Start of Material provided

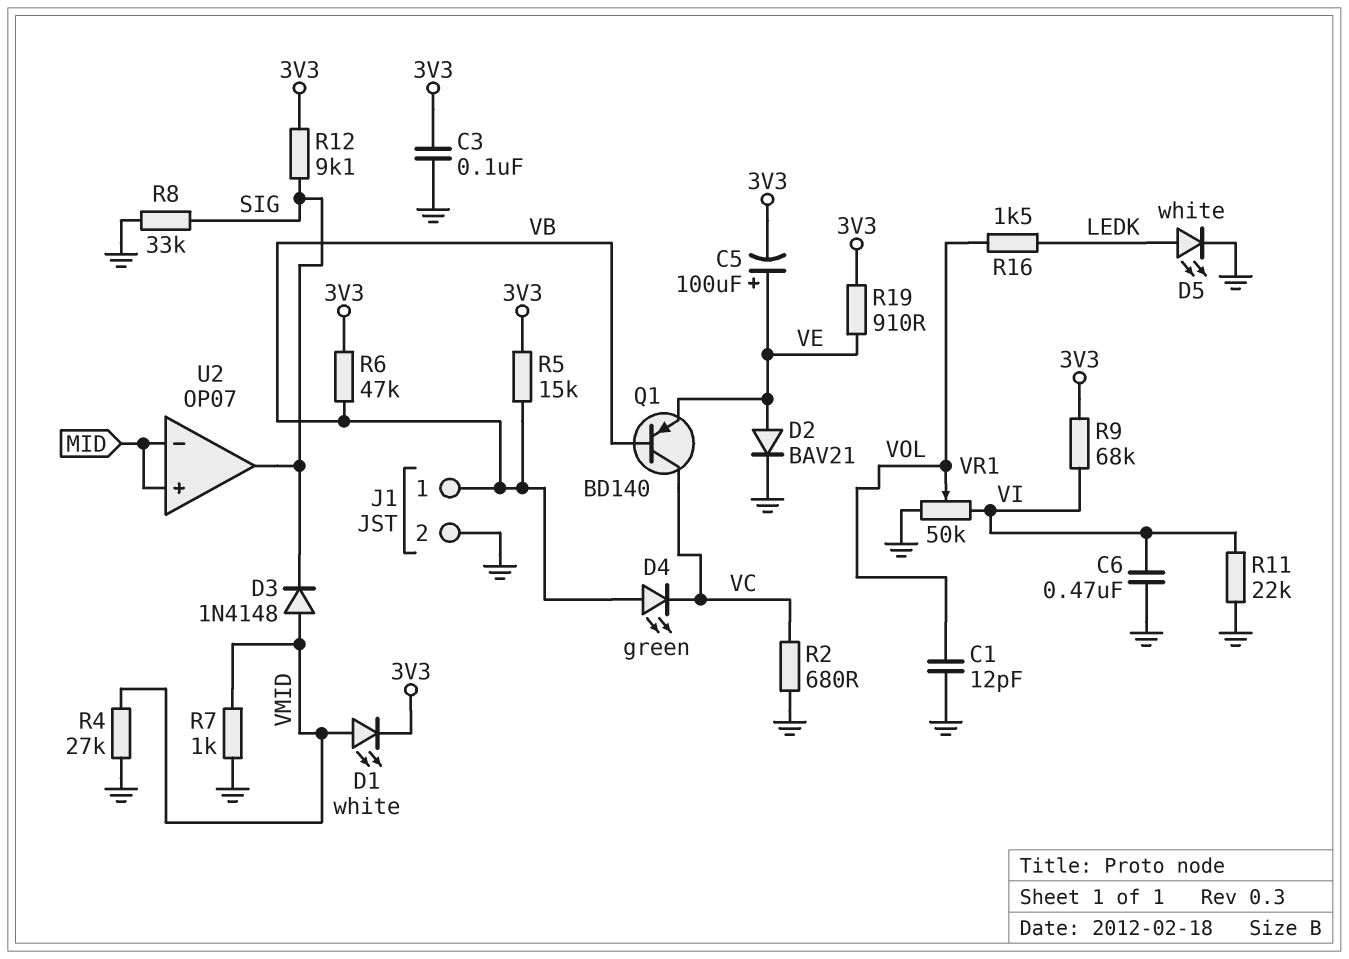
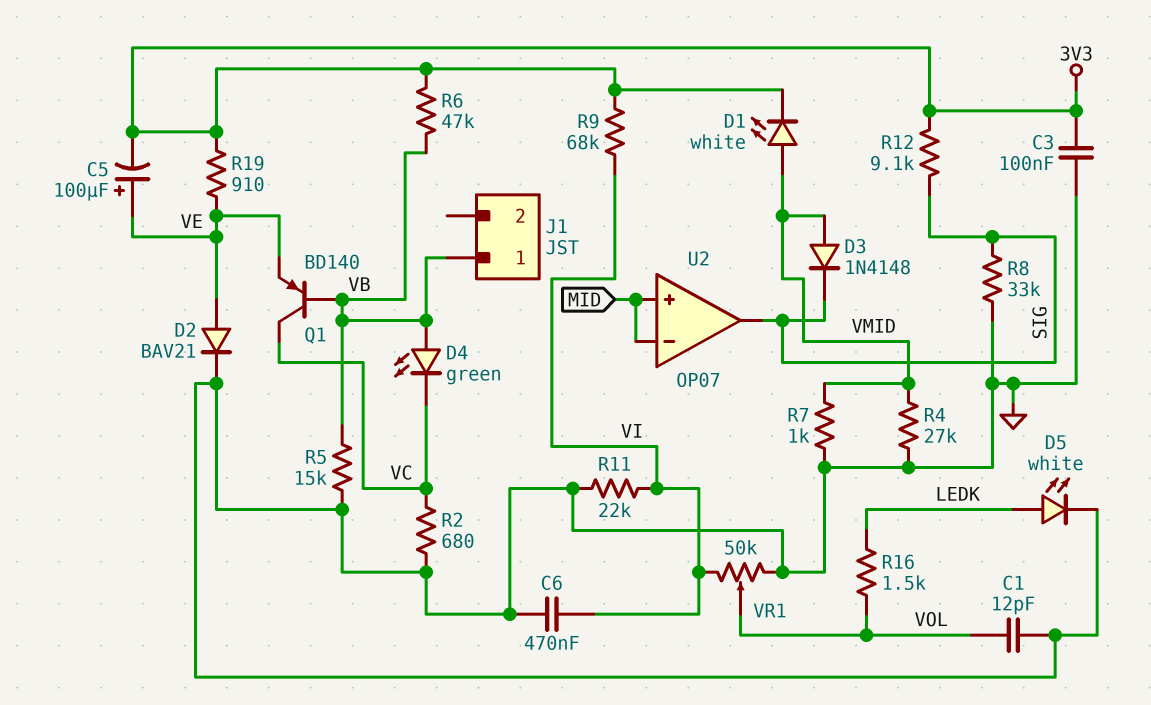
J1 pin 2: GND -> none
R5: 15k (3V3, VB) -> 15k (GND, VB)

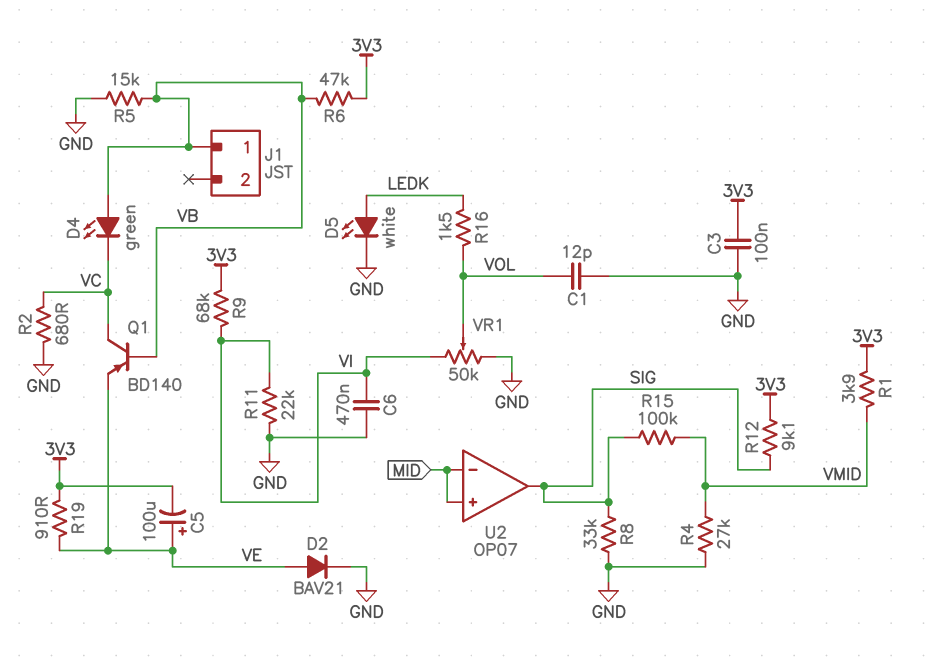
D1: LED white (A VMID, K 3V3) -> none
D3: diode 1N4148 (A VMID, K SIG) -> none
R1: none -> 3.9k (3V3, VMID)
R7: 1k (GND, VMID) -> none
R15: none -> 100k (SIG, VMID)

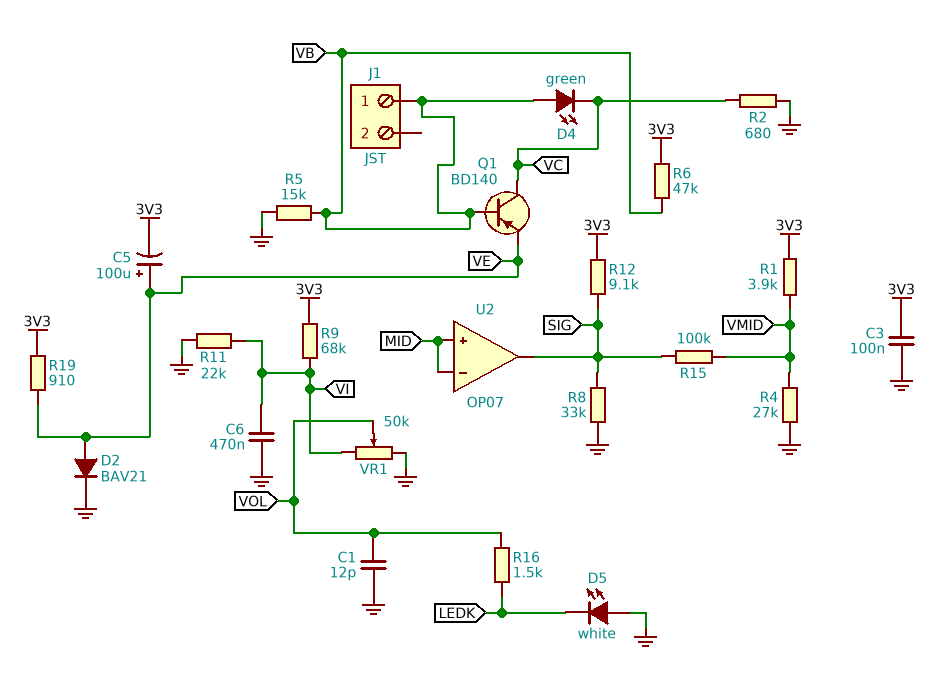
D5: LED white (A LEDK, K GND) -> LED white (A GND, K LEDK)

End of Material provided

# Aim of the exercise:
Here the job is to repeat the entries verbatim while leaving all pictures out.

# Answer box:
J1 pin 2: GND -> none
R5: 15k (3V3, VB) -> 15k (GND, VB)

D1: LED white (A VMID, K 3V3) -> none
D3: diode 1N4148 (A VMID, K SIG) -> none
R1: none -> 3.9k (3V3, VMID)
R7: 1k (GND, VMID) -> none
R15: none -> 100k (SIG, VMID)

D5: LED white (A LEDK, K GND) -> LED white (A GND, K LEDK)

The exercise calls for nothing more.